WORK TO BE COMPLETED: What is wanted is the line holding "D4: diode BAV21" and every later line through the end of the entries, set down exactly.

----

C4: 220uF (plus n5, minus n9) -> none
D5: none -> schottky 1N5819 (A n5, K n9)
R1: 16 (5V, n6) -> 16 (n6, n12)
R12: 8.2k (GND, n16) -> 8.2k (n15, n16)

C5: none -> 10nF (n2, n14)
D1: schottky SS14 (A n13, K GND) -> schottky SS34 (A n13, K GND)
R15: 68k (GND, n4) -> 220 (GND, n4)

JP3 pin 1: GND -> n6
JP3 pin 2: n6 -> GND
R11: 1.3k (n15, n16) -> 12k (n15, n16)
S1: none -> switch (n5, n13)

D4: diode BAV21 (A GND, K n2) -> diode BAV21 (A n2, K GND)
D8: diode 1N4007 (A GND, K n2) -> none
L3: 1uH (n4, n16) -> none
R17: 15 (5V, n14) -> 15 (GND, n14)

----

YOUR SOLUTION:
D4: diode BAV21 (A GND, K n2) -> diode BAV21 (A n2, K GND)
D8: diode 1N4007 (A GND, K n2) -> none
L3: 1uH (n4, n16) -> none
R17: 15 (5V, n14) -> 15 (GND, n14)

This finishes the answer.